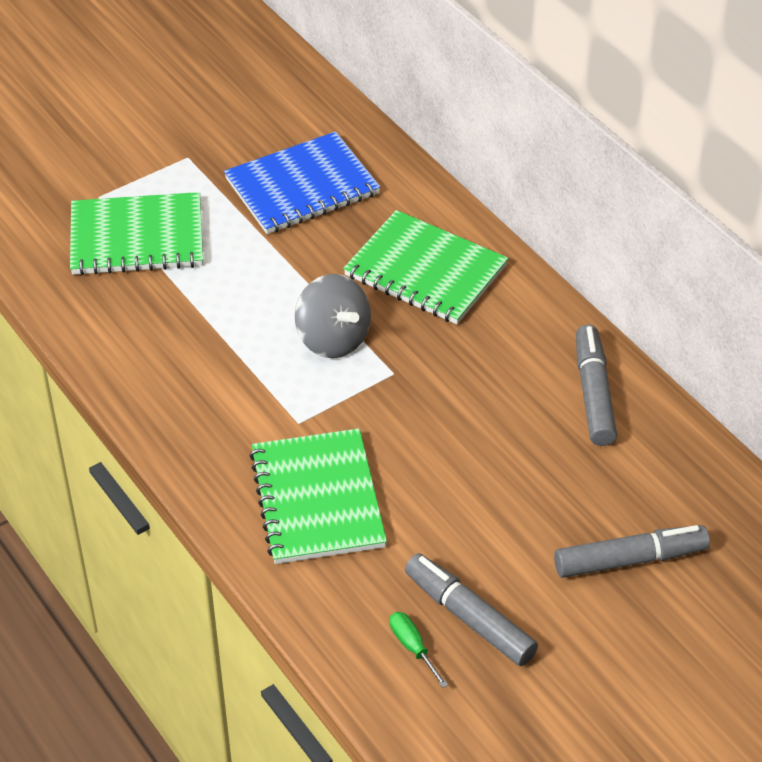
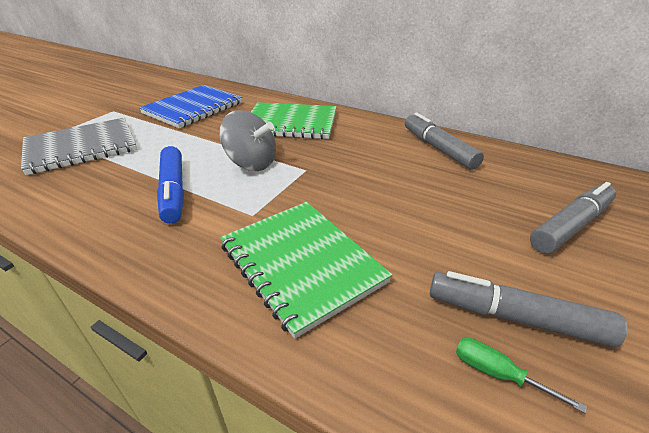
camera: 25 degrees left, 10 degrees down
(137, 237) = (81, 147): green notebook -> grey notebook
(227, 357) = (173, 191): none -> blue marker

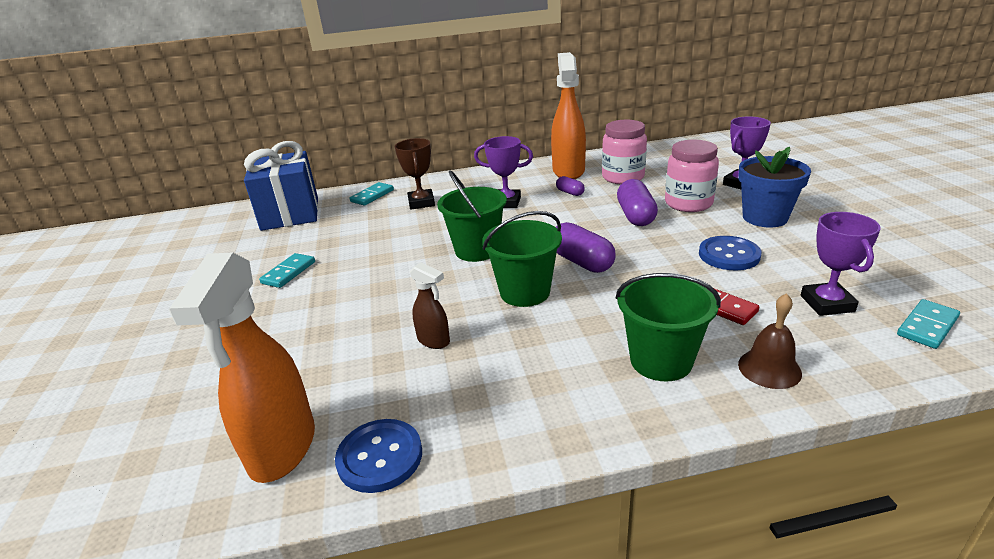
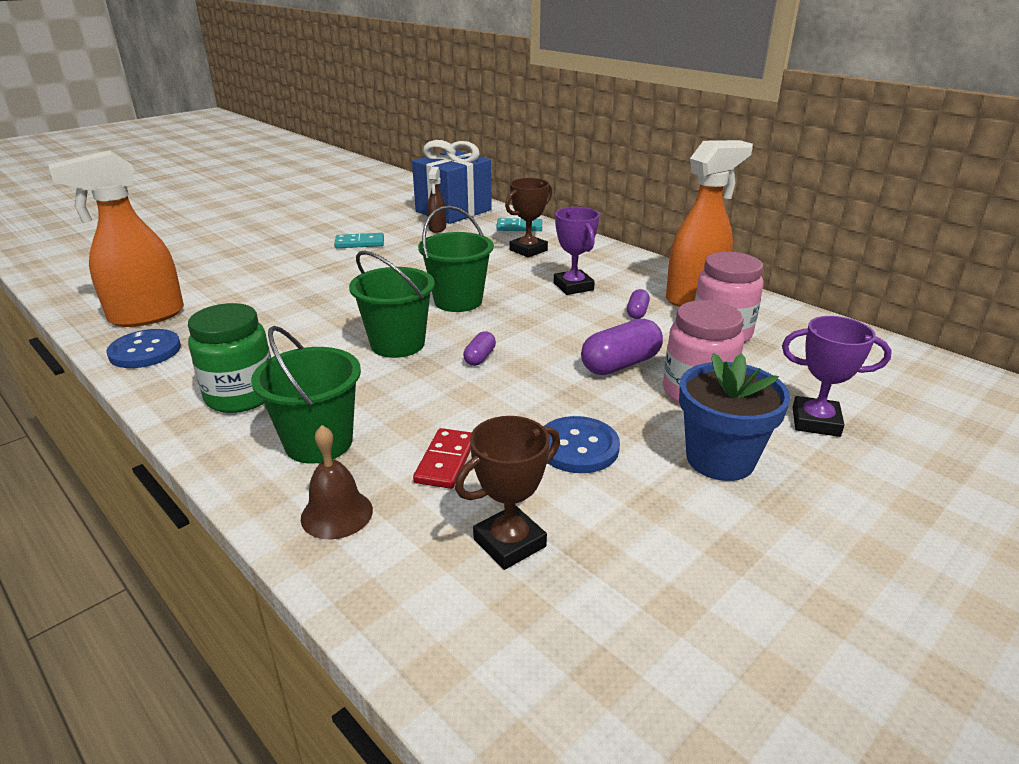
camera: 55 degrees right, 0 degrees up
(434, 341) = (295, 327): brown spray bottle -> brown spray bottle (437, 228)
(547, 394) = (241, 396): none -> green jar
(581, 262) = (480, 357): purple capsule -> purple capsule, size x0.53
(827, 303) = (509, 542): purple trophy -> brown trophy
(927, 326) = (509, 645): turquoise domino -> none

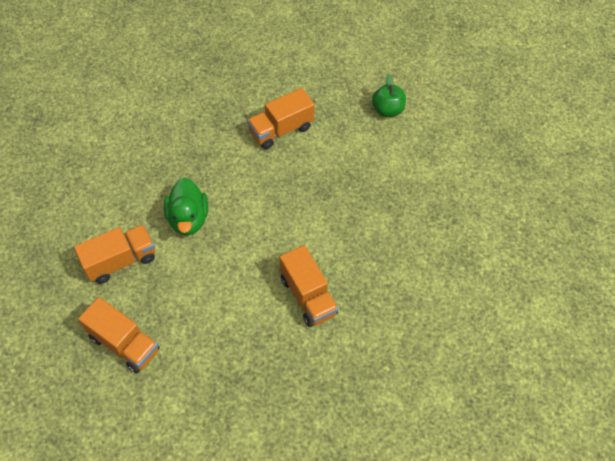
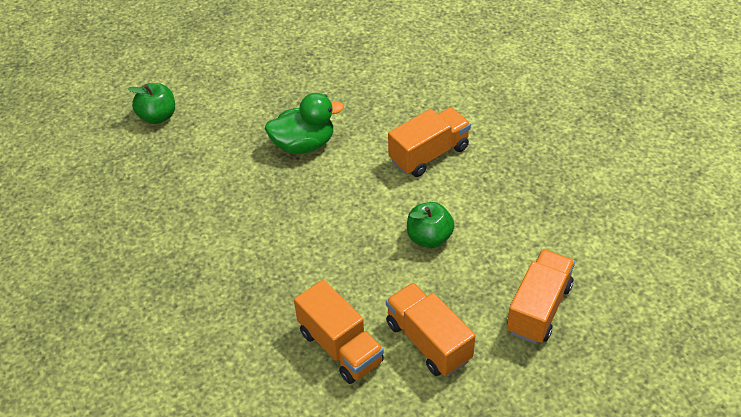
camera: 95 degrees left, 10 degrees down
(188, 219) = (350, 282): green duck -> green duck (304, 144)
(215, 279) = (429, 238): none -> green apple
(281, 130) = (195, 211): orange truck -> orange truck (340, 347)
##############################
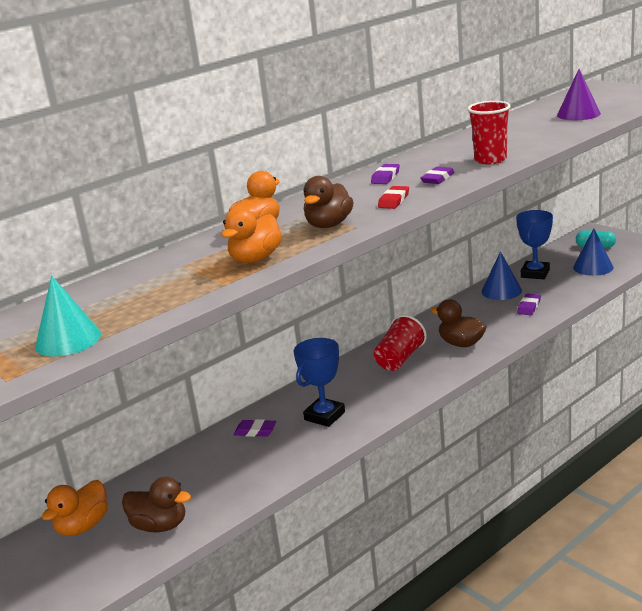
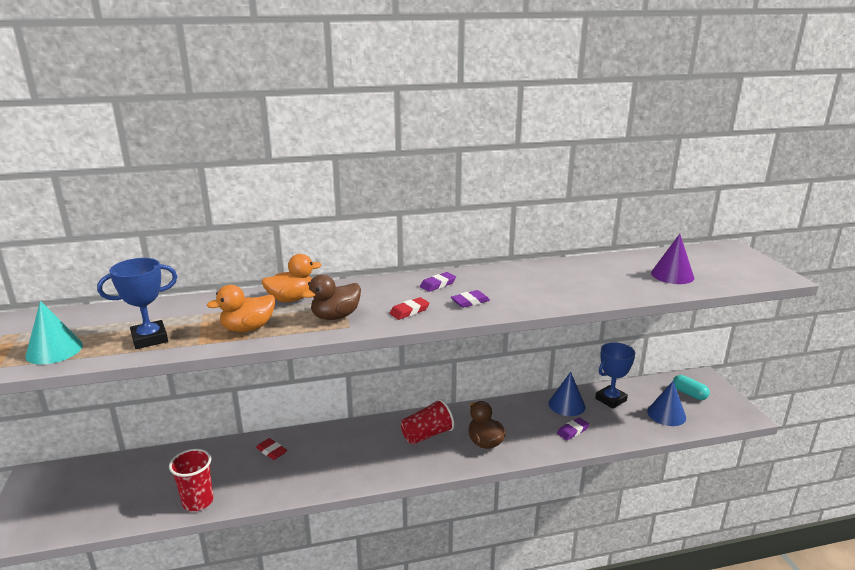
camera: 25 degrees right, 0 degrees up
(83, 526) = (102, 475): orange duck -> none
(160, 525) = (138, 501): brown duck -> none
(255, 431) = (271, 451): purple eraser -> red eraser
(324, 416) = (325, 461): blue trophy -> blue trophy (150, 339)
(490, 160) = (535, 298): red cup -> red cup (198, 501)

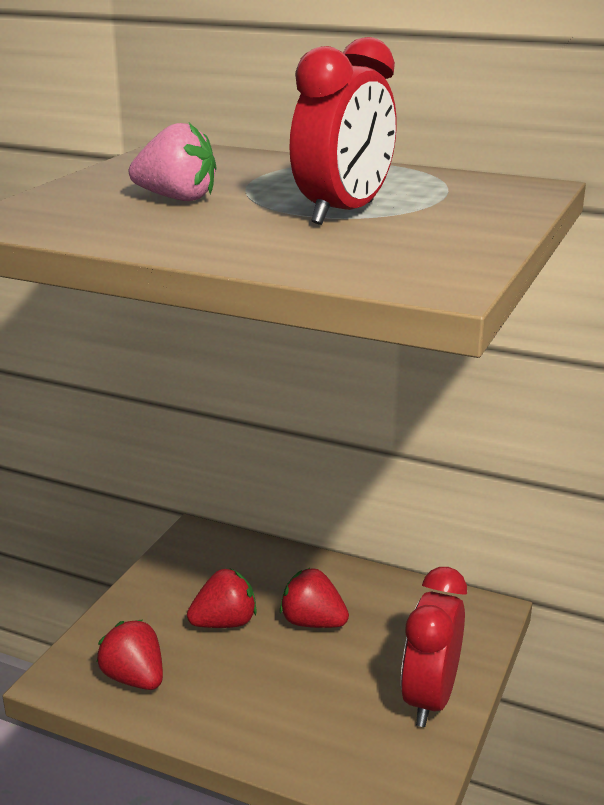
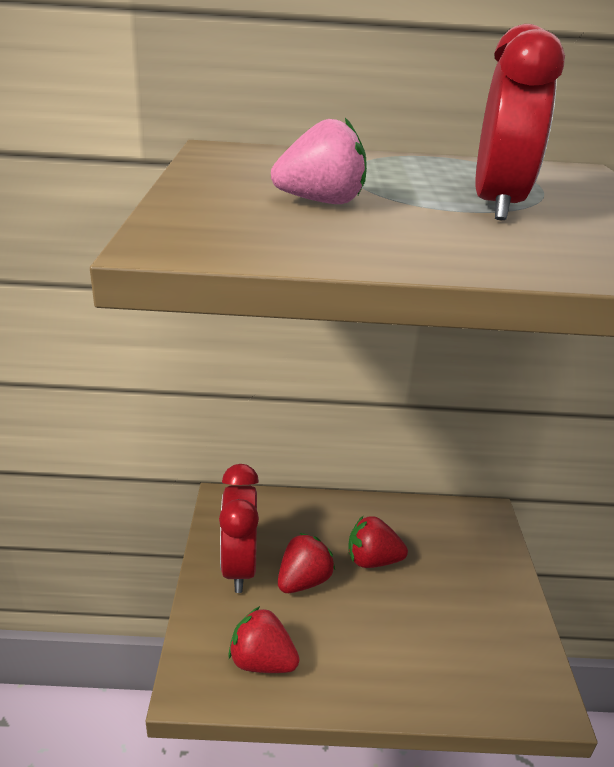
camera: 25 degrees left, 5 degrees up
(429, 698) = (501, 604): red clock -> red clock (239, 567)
##############################
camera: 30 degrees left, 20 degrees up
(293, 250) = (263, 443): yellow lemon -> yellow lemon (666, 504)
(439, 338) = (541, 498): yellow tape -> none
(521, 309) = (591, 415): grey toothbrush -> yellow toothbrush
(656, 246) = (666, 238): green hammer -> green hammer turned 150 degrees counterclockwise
##############################
[Goal of the exercise] A single figure is required: how many lines above contain the word "trophy".

[Answer section] 2